_What needs to be done_
Return the records below word for word.
(Material provided Opens)
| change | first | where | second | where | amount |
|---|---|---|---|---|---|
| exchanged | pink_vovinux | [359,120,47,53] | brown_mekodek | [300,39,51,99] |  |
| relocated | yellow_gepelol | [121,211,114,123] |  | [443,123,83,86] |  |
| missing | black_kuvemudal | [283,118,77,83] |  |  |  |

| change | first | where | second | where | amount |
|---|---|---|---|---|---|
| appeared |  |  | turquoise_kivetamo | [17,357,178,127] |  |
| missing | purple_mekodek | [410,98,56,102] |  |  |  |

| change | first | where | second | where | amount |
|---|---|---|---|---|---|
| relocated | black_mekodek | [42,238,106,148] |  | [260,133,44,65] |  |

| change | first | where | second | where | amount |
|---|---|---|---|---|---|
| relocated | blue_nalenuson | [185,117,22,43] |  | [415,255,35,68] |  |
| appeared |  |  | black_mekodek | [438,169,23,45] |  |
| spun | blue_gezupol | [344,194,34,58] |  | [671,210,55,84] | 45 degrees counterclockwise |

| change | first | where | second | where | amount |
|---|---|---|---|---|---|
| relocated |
(Material provided Closes)
_Your response_
| change | first | where | second | where | amount |
|---|---|---|---|---|---|
| exchanged | pink_vovinux | [359,120,47,53] | brown_mekodek | [300,39,51,99] |  |
| relocated | yellow_gepelol | [121,211,114,123] |  | [443,123,83,86] |  |
| missing | black_kuvemudal | [283,118,77,83] |  |  |  |

| change | first | where | second | where | amount |
|---|---|---|---|---|---|
| appeared |  |  | turquoise_kivetamo | [17,357,178,127] |  |
| missing | purple_mekodek | [410,98,56,102] |  |  |  |

| change | first | where | second | where | amount |
|---|---|---|---|---|---|
| relocated | black_mekodek | [42,238,106,148] |  | [260,133,44,65] |  |

| change | first | where | second | where | amount |
|---|---|---|---|---|---|
| relocated | blue_nalenuson | [185,117,22,43] |  | [415,255,35,68] |  |
| appeared |  |  | black_mekodek | [438,169,23,45] |  |
| spun | blue_gezupol | [344,194,34,58] |  | [671,210,55,84] | 45 degrees counterclockwise |

| change | first | where | second | where | amount |
|---|---|---|---|---|---|
| relocated |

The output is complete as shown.